What is expected: Your output should be the lines below from the one holding "red cross: (54, 26) -> (62, 21), moved" through the one holding "green triangle: (48, 117) -> (48, 120), moved", transcribed exactly, with no pictures.

[Shape position updates]

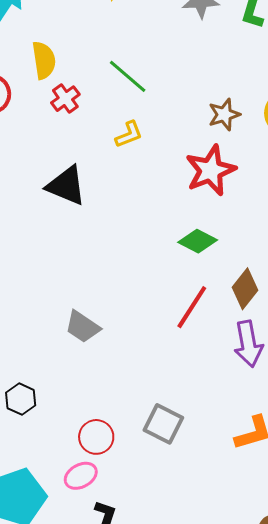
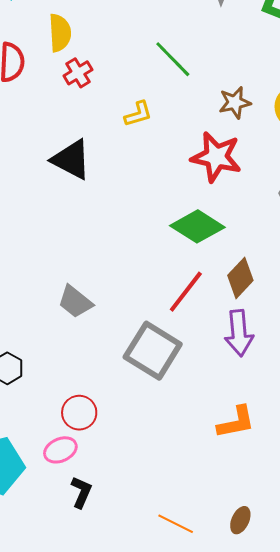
green line: (128, 76) -> (173, 59), moved
red star: (210, 170) -> (216, 157), turned 30
green diamond: (198, 241) -> (197, 226), size x1.4
gray square: (163, 424) -> (153, 351), moved, size x1.4

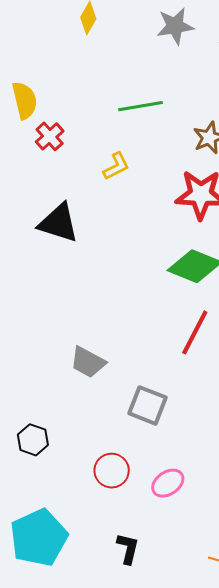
green line: (173, 59) -> (140, 106), turned -45
gray square: (153, 351) -> (147, 405), moved, size x0.7
pink ellipse: (60, 450) -> (168, 483), moved

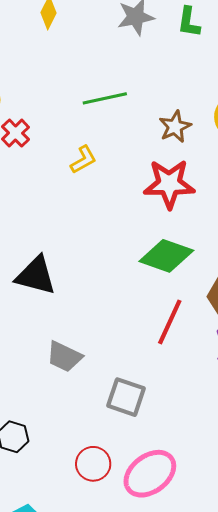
black triangle: (59, 223) -> (36, 276), moved
pink ellipse: (168, 483) -> (150, 474), size x1.6

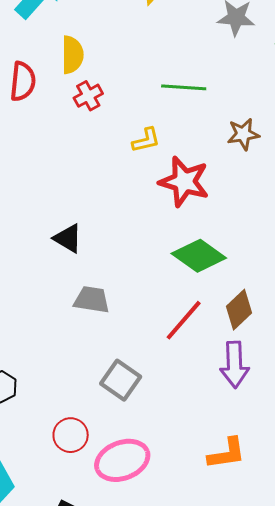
red star: (169, 184) -> (184, 182), moved
black triangle: (36, 276) -> (68, 238), size x0.7
gray trapezoid: (64, 357) -> (92, 300), moved, turned 147

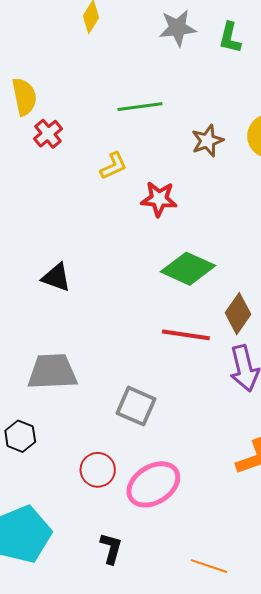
red star: (184, 182) -> (159, 199), size x0.7
gray trapezoid: (92, 300) -> (52, 372), moved, size x1.4
red line: (184, 320) -> (186, 335), turned 69

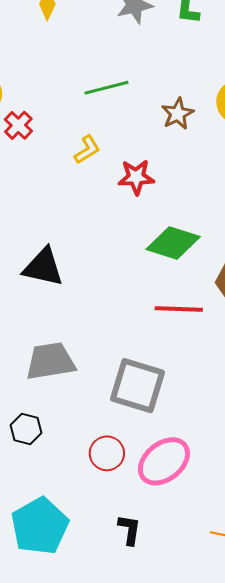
black triangle: (56, 277) -> (43, 267), size x1.4
gray square: (136, 406) -> (137, 386), size x1.4

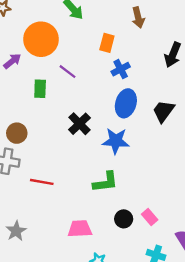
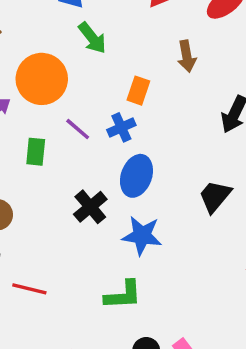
blue cross: (121, 69) -> (121, 127), moved
blue ellipse: (126, 103) -> (136, 176), moved

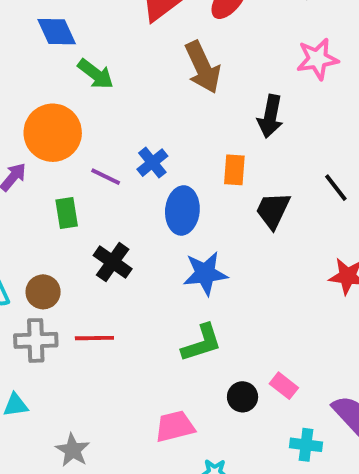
brown arrow: (187, 56) -> (203, 67), size x1.5
orange rectangle: (138, 91) -> (234, 170), moved
black cross: (90, 207) -> (113, 262), moved
red line: (29, 289) -> (94, 338), moved

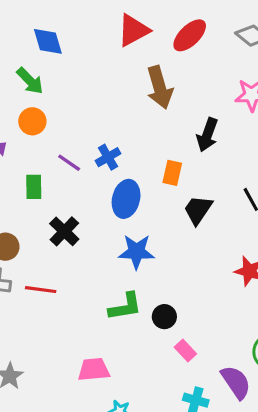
green arrow: (96, 74) -> (30, 81), moved
orange circle: (53, 133) -> (32, 121), size x0.6
black circle: (243, 397) -> (164, 317), moved

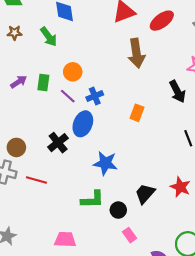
orange circle: (32, 121) -> (73, 72), moved
black arrow: (207, 135) -> (177, 92), moved, turned -55
green rectangle: (34, 187) -> (43, 83), moved
blue ellipse: (126, 199) -> (83, 124), moved
black trapezoid: (198, 210) -> (145, 194), moved

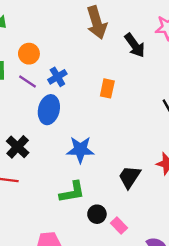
black arrow: (177, 92) -> (135, 45), moved
black cross: (58, 143) -> (18, 147), moved
black circle: (118, 210) -> (97, 214), moved

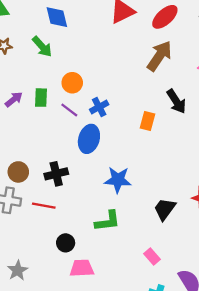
brown arrow: (97, 22) -> (159, 56), moved, turned -132
black arrow: (135, 45) -> (176, 101), moved
black cross: (18, 147) -> (56, 174), turned 30
black circle: (97, 214) -> (66, 243), moved

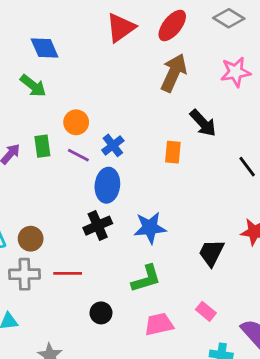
black cross: (56, 174) -> (98, 226), moved
pink trapezoid: (82, 268) -> (159, 324), moved

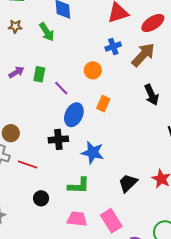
orange circle: (76, 122) -> (93, 70), moved
blue cross: (113, 145) -> (113, 46), moved
orange rectangle: (173, 152) -> (103, 104), moved
pink rectangle: (206, 311) -> (111, 221), size x1.6

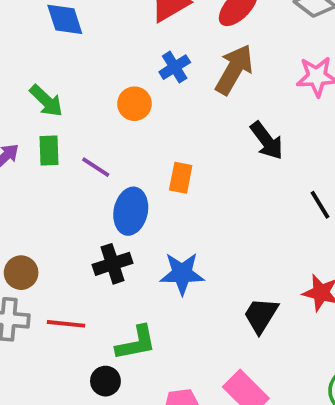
green arrow: (47, 32) -> (46, 101), moved
orange circle: (93, 70) -> (134, 104), moved
green L-shape: (79, 186) -> (136, 343), moved

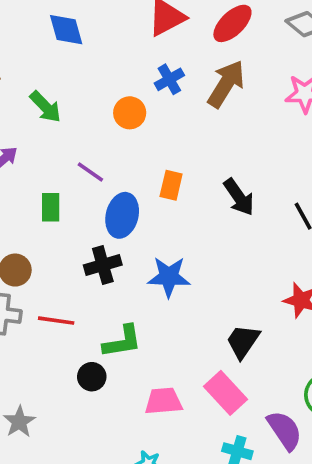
black arrow: (267, 141) -> (239, 197), moved
green rectangle: (49, 150) -> (51, 207), moved
black trapezoid: (261, 315) -> (243, 341), moved

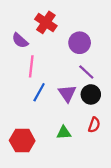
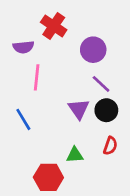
purple semicircle: (20, 40) -> (23, 47), turned -48
blue line: (39, 92) -> (23, 119), moved, turned -60
red hexagon: (22, 141) -> (48, 177), moved

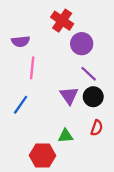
red cross: (54, 26) -> (62, 21), moved
blue line: (23, 119) -> (21, 105), turned 66

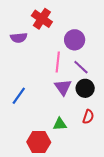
red cross: (62, 21) -> (42, 19), moved
pink line: (32, 68) -> (58, 62), moved

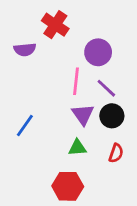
green triangle: (60, 124) -> (77, 148), moved
red hexagon: (39, 142) -> (68, 186), moved

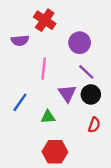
pink line: (76, 81) -> (44, 69), moved
green triangle: (77, 148) -> (48, 117), moved

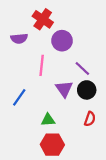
purple circle: (80, 43) -> (62, 41), moved
green triangle: (48, 117) -> (48, 120), moved

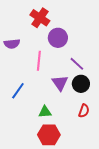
purple semicircle: (19, 39) -> (12, 44), moved

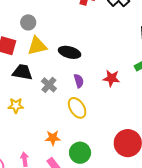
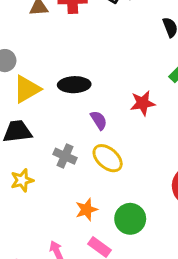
gray cross: (49, 85) -> (65, 156), moved

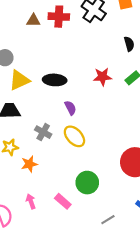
red star: (143, 103) -> (102, 77), moved
orange star: (86, 210) -> (29, 164), moved

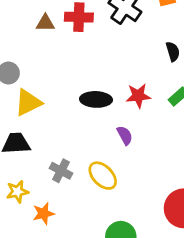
black ellipse: (55, 80) -> (96, 99), moved
purple semicircle: (70, 108) -> (125, 135), moved

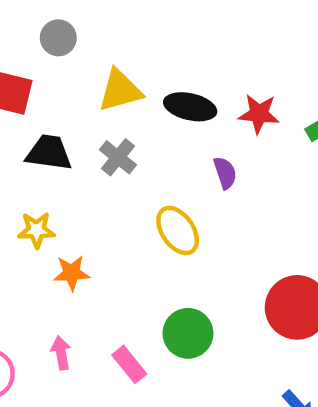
yellow triangle: (28, 103) -> (120, 90), moved
gray cross: (61, 171) -> (118, 157), moved

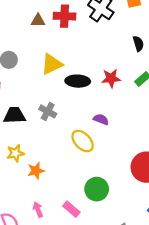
yellow triangle: (120, 90) -> (52, 64), moved
purple semicircle: (225, 173) -> (101, 119), moved, turned -40

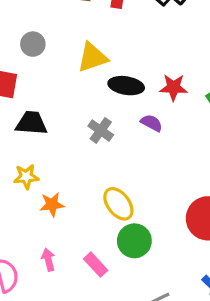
gray cross: (48, 111) -> (101, 130), moved
purple semicircle: (101, 119) -> (152, 123), moved
yellow ellipse: (83, 141) -> (118, 204), moved

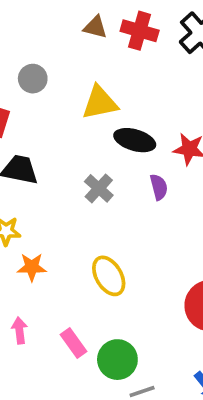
purple semicircle: (152, 123) -> (159, 187), turned 40
green circle: (134, 241) -> (117, 360), moved

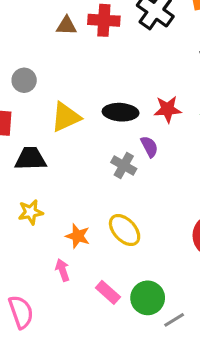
yellow triangle: (100, 103) -> (66, 117), moved
gray cross: (99, 188) -> (124, 166), moved
orange star: (32, 267) -> (78, 236), moved, turned 30
pink arrow: (19, 330) -> (62, 270), moved

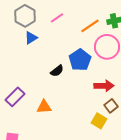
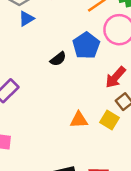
red arrow: (104, 86) -> (116, 77), turned 132
orange triangle: (44, 107) -> (79, 120), moved

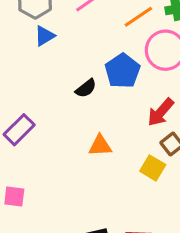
orange triangle: (79, 120) -> (100, 146), moved

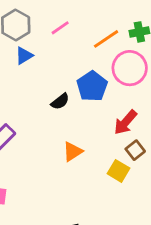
orange triangle: (100, 146) -> (73, 152), turned -30

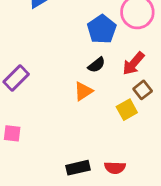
black semicircle: (60, 101) -> (96, 65), moved
yellow square: (119, 171) -> (127, 110), turned 30

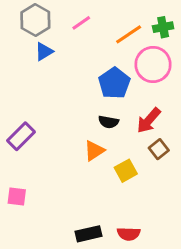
black semicircle: (96, 65) -> (109, 122), turned 48
yellow square: (127, 110) -> (126, 171), moved

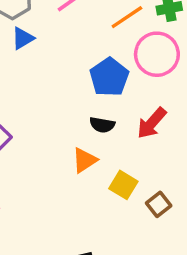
brown square: (159, 149) -> (159, 204), moved
yellow square: (126, 171) -> (123, 185), turned -30

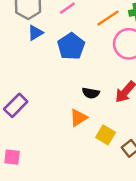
blue pentagon: (109, 77) -> (71, 46), moved

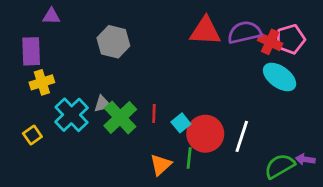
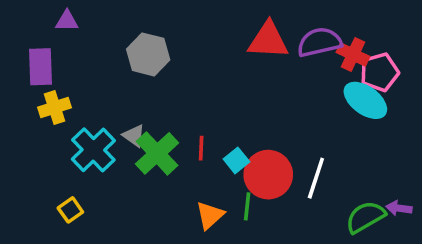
pink pentagon: (290, 39) -> (380, 72), moved
gray triangle: (103, 104) -> (134, 136), turned 48
yellow square: (32, 135) -> (70, 210), moved

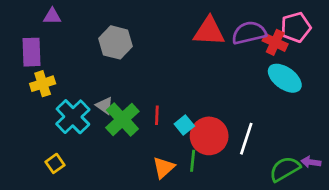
pink pentagon: (380, 72) -> (296, 27), moved

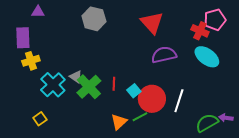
red triangle: (209, 31) -> (152, 23), turned 45
purple semicircle: (249, 33) -> (164, 55), moved
gray hexagon: (116, 42) -> (94, 19), moved
green line: (193, 161) -> (140, 117), turned 56

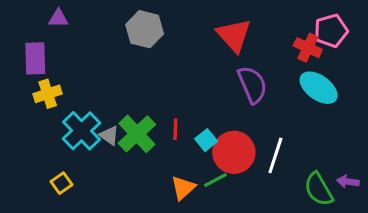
purple semicircle: (164, 55) -> (252, 85), turned 80
gray triangle: (76, 77) -> (109, 135), moved
green semicircle: (207, 123) -> (319, 189), turned -90

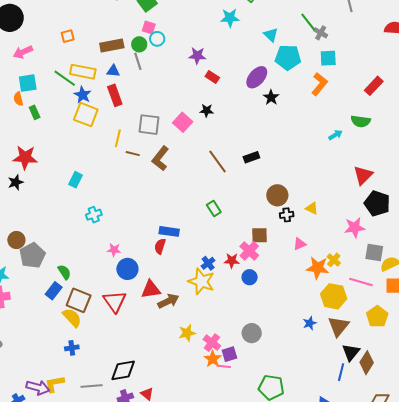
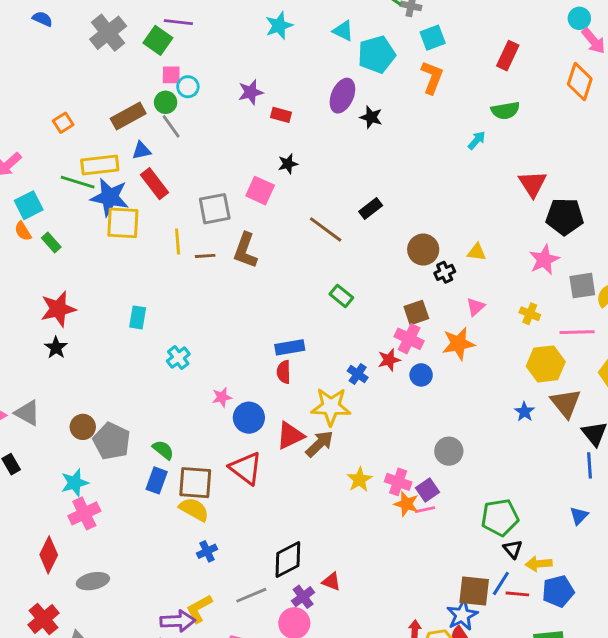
blue star: (83, 95) -> (110, 197), size x1.5
orange star: (318, 268) -> (458, 344), moved
yellow star: (201, 281) -> (331, 407), moved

Solution for this problem:
red cross: (54, 26) -> (62, 21), moved
blue line: (23, 119) -> (21, 105), turned 66

red cross: (62, 21) -> (42, 19), moved
pink line: (32, 68) -> (58, 62), moved

green triangle: (60, 124) -> (77, 148), moved
red hexagon: (39, 142) -> (68, 186), moved

pink line: (76, 81) -> (44, 69), moved
green triangle: (77, 148) -> (48, 117), moved

purple circle: (80, 43) -> (62, 41), moved
green triangle: (48, 117) -> (48, 120), moved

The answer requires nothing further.